--- Raw data Enclosed Below ---

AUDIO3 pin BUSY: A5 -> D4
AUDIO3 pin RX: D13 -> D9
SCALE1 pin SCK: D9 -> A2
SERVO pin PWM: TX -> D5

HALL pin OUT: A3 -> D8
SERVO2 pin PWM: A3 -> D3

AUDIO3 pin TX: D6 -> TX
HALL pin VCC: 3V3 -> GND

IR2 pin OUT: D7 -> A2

--- End of Enclosed Raw data ---

▸ Instructions for the task: Pull together all lines from the data that mention the word "HALL".

▸ Result:
HALL pin OUT: A3 -> D8
HALL pin VCC: 3V3 -> GND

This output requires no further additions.